■ Work item
Your result should be every line of the records below that contains the word "missing".

───── Entries supplied ─────

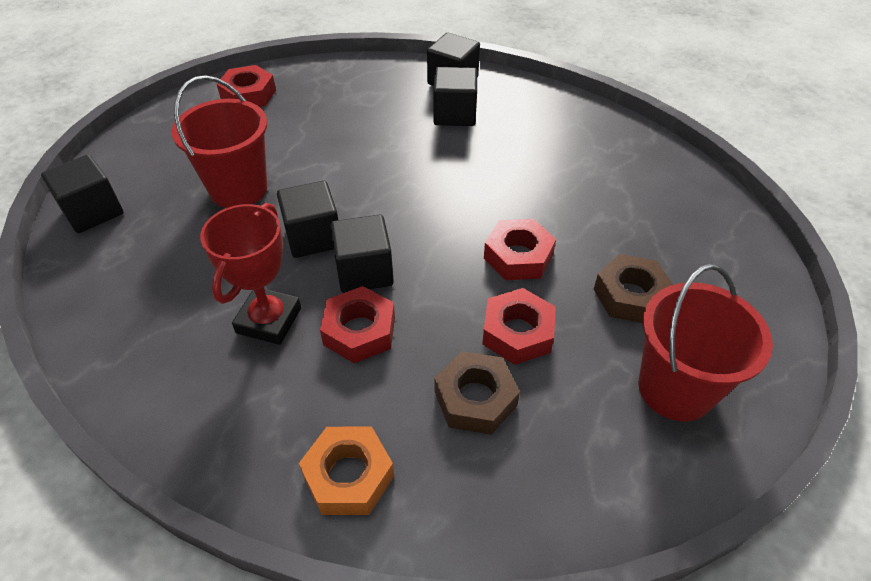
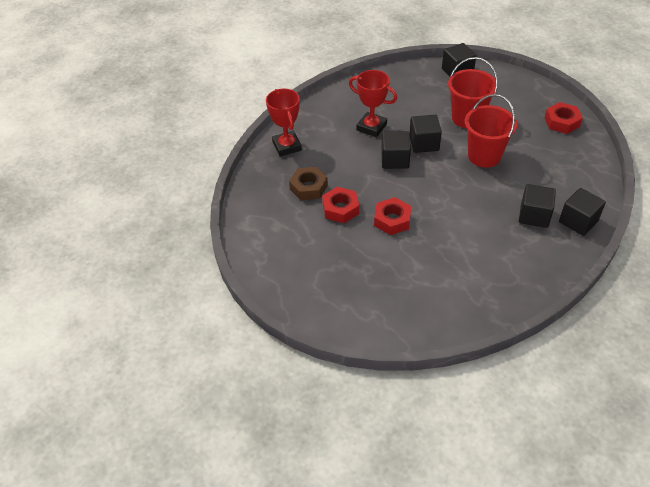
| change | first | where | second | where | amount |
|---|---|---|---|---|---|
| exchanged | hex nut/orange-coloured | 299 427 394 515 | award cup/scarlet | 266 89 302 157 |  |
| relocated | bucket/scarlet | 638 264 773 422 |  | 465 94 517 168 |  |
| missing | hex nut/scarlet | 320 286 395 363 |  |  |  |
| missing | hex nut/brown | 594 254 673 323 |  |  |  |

─────

■ Result of the task
| missing | hex nut/scarlet | 320 286 395 363 |  |  |  |
| missing | hex nut/brown | 594 254 673 323 |  |  |  |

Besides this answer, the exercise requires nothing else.